#### Records provided

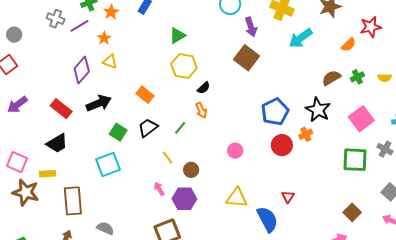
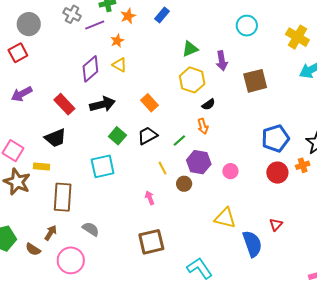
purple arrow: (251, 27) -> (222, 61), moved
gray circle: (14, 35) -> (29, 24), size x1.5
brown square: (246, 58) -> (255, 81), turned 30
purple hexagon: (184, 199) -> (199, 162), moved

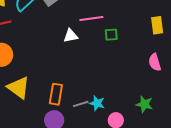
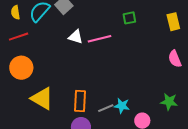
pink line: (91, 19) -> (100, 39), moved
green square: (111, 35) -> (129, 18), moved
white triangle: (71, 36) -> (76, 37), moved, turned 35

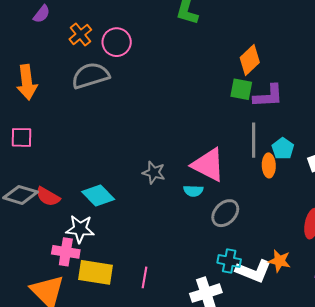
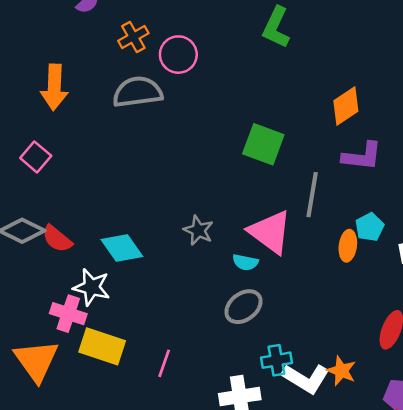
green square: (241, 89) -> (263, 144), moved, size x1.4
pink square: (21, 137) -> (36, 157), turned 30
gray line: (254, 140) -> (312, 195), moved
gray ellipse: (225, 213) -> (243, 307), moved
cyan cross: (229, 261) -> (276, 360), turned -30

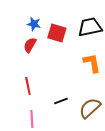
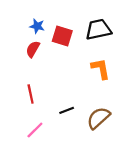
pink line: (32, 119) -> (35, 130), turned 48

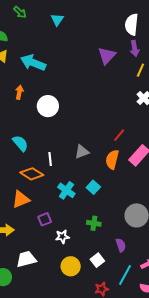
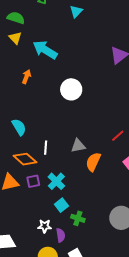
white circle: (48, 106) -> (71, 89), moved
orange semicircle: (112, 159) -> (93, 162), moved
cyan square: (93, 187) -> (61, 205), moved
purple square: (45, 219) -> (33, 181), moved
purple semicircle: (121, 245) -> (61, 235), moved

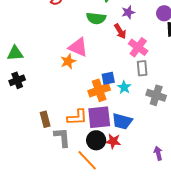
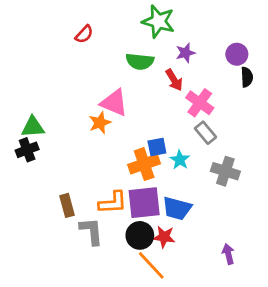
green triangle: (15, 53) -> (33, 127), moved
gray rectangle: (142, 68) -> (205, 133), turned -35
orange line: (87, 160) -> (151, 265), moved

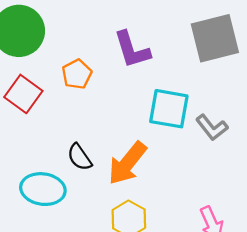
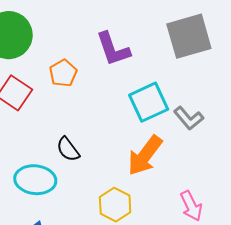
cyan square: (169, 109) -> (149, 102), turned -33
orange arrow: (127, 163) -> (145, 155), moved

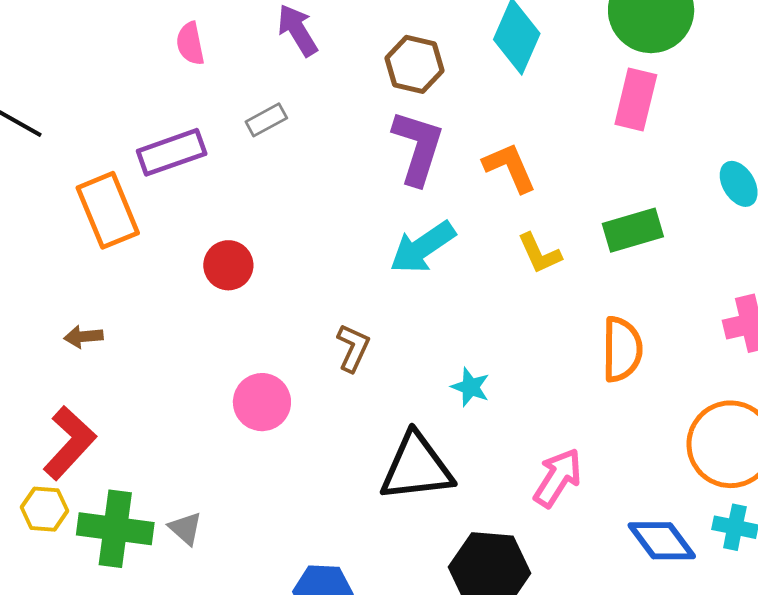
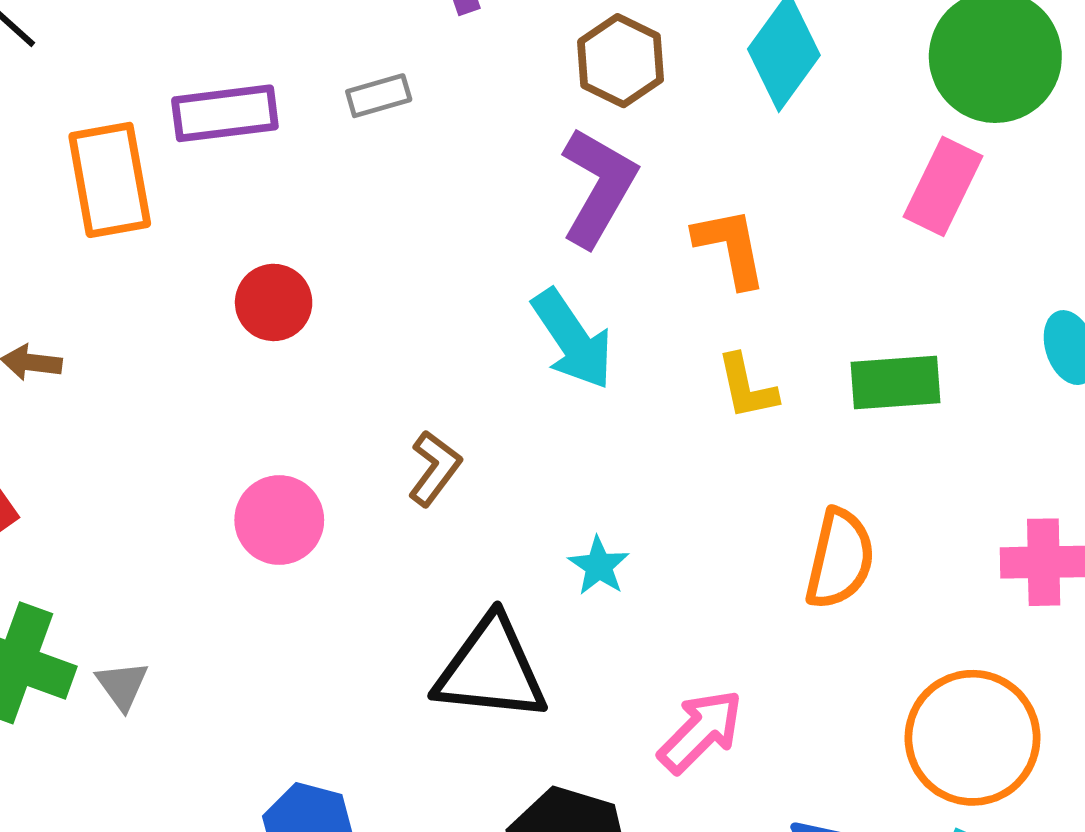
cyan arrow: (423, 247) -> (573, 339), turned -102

########

**To do**
When you repeat the records, reproduce each line exactly and drop the images.

**Response area**
purple arrow: (251, 27) -> (222, 61), moved
gray circle: (14, 35) -> (29, 24), size x1.5
brown square: (246, 58) -> (255, 81), turned 30
purple hexagon: (184, 199) -> (199, 162), moved

pink line: (91, 19) -> (100, 39), moved
green square: (111, 35) -> (129, 18), moved
white triangle: (71, 36) -> (76, 37), moved, turned 35

green square: (241, 89) -> (263, 144), moved, size x1.4
pink square: (21, 137) -> (36, 157), turned 30
gray line: (254, 140) -> (312, 195), moved
gray ellipse: (225, 213) -> (243, 307), moved
cyan cross: (229, 261) -> (276, 360), turned -30

pink line: (32, 119) -> (35, 130), turned 48

white circle: (48, 106) -> (71, 89), moved
orange semicircle: (112, 159) -> (93, 162), moved
cyan square: (93, 187) -> (61, 205), moved
purple square: (45, 219) -> (33, 181), moved
purple semicircle: (121, 245) -> (61, 235), moved

green triangle: (15, 53) -> (33, 127), moved
gray rectangle: (142, 68) -> (205, 133), turned -35
orange line: (87, 160) -> (151, 265), moved

cyan square: (169, 109) -> (149, 102), turned -33
orange arrow: (127, 163) -> (145, 155), moved

cyan arrow: (423, 247) -> (573, 339), turned -102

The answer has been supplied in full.